WHAT NEEDS TO BE DONE
No pictures belong in the copy. Set down exactly the lines from the one that contains "pink ellipse: (348, 213)" through the end of the data.

TASK DATA
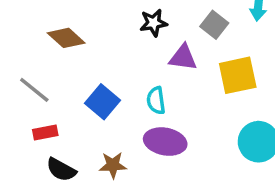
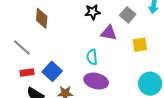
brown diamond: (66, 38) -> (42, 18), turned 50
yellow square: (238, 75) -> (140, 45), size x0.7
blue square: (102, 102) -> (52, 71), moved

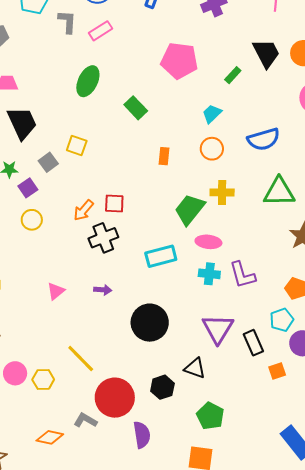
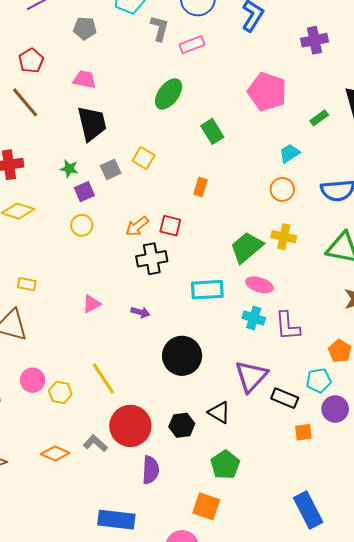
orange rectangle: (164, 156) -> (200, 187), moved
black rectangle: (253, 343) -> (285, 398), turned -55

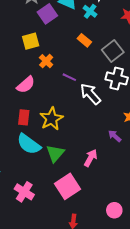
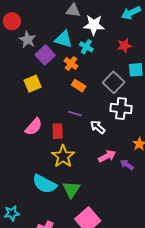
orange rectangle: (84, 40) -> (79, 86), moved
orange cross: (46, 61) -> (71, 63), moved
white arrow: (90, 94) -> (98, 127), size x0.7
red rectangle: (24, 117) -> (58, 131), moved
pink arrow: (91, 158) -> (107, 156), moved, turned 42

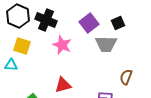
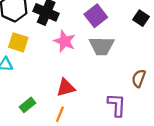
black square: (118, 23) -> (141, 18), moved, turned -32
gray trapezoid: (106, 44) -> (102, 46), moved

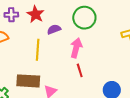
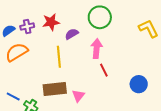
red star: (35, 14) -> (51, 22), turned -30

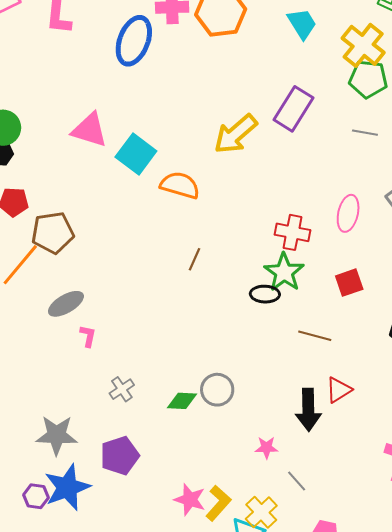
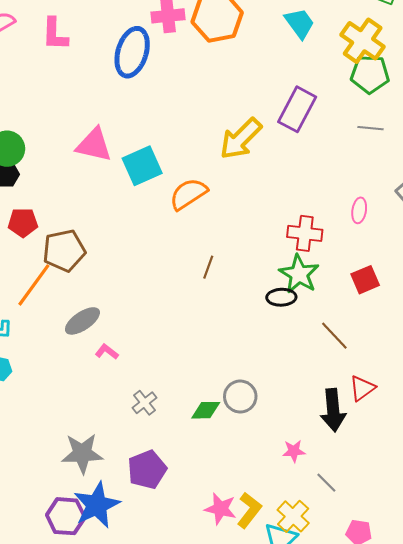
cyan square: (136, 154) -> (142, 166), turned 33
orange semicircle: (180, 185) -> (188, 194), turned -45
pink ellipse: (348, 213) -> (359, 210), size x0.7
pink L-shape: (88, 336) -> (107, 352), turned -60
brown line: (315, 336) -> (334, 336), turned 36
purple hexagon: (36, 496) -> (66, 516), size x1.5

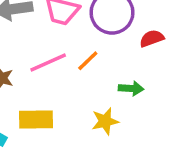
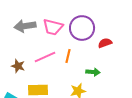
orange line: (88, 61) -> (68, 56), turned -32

TASK SOLUTION
pink ellipse: (348, 213) -> (359, 210), size x0.7
pink L-shape: (88, 336) -> (107, 352), turned -60
brown line: (315, 336) -> (334, 336), turned 36
purple hexagon: (36, 496) -> (66, 516), size x1.5

orange line: (88, 61) -> (68, 56), turned -32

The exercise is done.